------ Given information ------

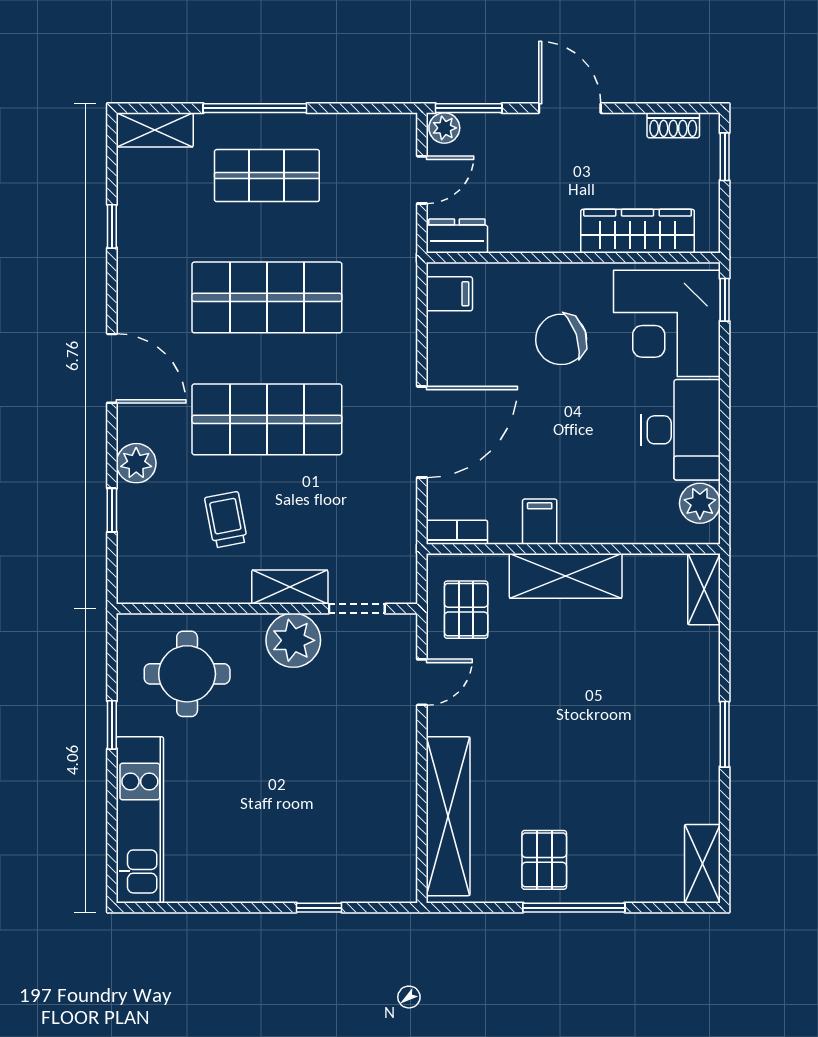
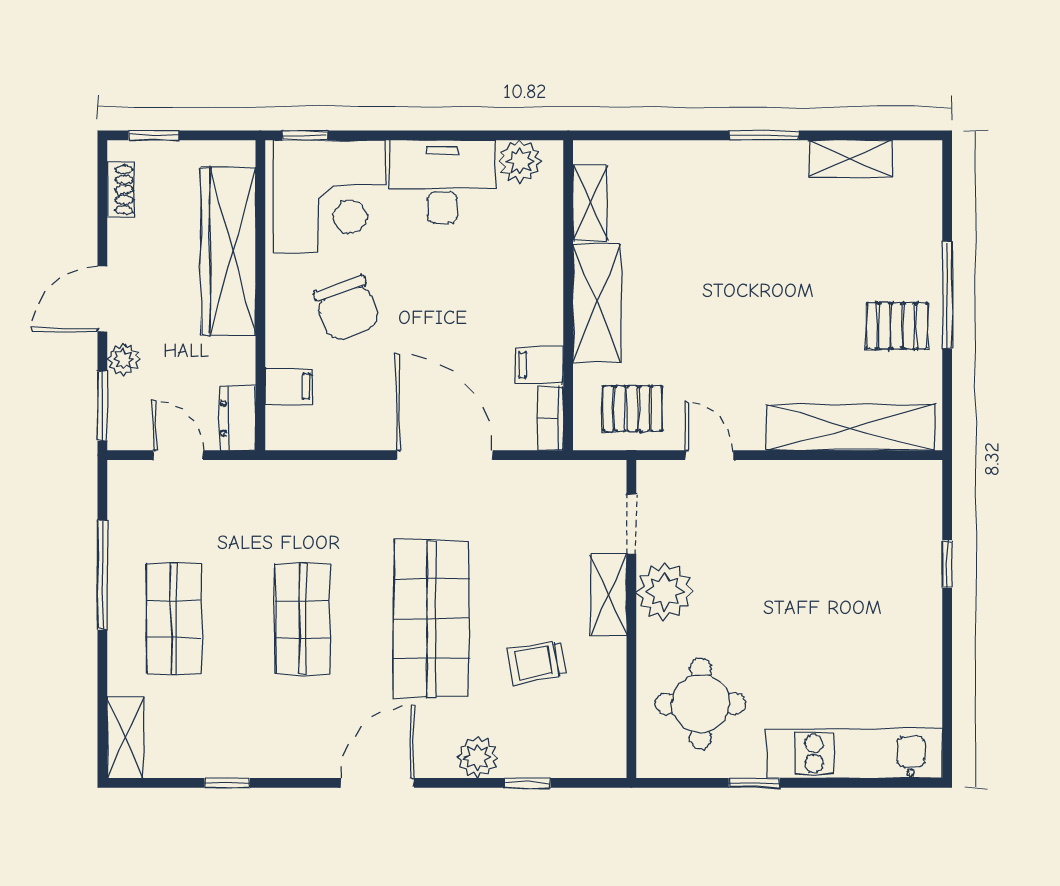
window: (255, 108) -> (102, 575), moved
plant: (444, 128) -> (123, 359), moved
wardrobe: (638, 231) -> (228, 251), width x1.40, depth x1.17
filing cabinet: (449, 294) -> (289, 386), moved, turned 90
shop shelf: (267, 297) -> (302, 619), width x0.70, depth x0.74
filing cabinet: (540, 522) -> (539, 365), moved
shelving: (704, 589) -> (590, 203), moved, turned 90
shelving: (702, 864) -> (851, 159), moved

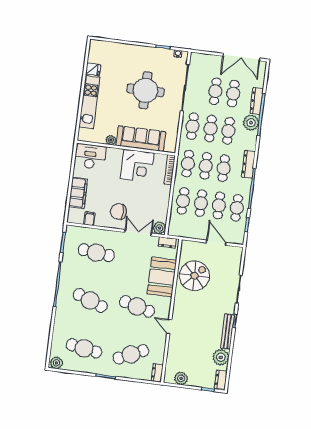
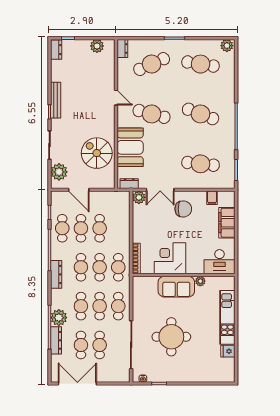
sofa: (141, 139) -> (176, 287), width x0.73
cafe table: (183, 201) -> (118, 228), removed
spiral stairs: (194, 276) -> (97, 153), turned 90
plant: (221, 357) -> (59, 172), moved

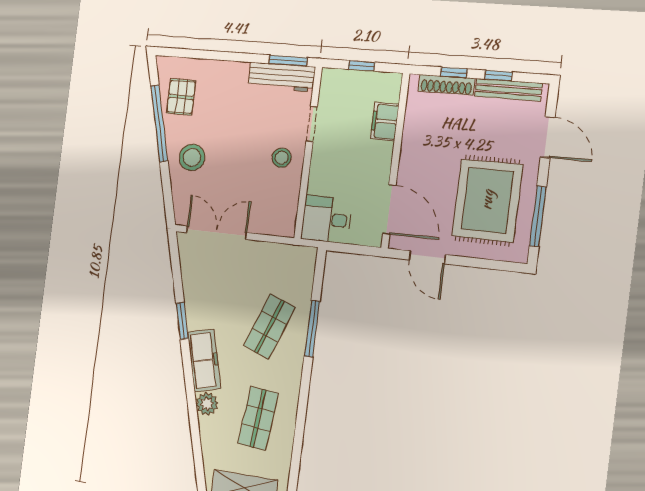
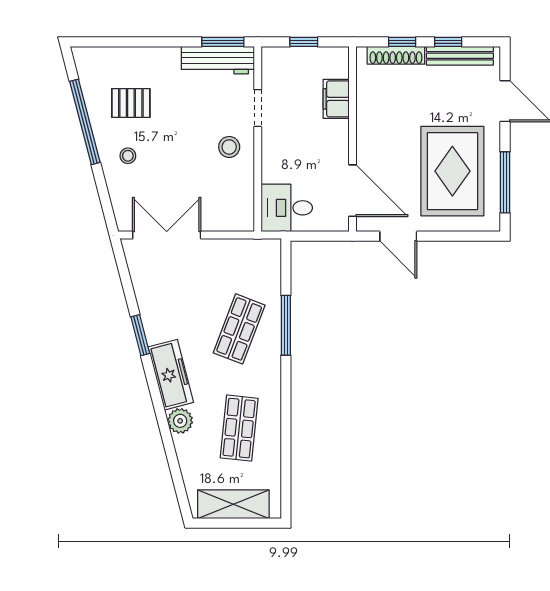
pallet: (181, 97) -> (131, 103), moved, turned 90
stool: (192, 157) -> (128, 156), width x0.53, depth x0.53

------

Exercise goal: Quote all the records verbatim, dropping any pictures from your copy.

Written answer:
window: (255, 108) -> (102, 575), moved
plant: (444, 128) -> (123, 359), moved
wardrobe: (638, 231) -> (228, 251), width x1.40, depth x1.17
filing cabinet: (449, 294) -> (289, 386), moved, turned 90
shop shelf: (267, 297) -> (302, 619), width x0.70, depth x0.74
filing cabinet: (540, 522) -> (539, 365), moved
shelving: (704, 589) -> (590, 203), moved, turned 90
shelving: (702, 864) -> (851, 159), moved

sofa: (141, 139) -> (176, 287), width x0.73
cafe table: (183, 201) -> (118, 228), removed
spiral stairs: (194, 276) -> (97, 153), turned 90
plant: (221, 357) -> (59, 172), moved

pallet: (181, 97) -> (131, 103), moved, turned 90
stool: (192, 157) -> (128, 156), width x0.53, depth x0.53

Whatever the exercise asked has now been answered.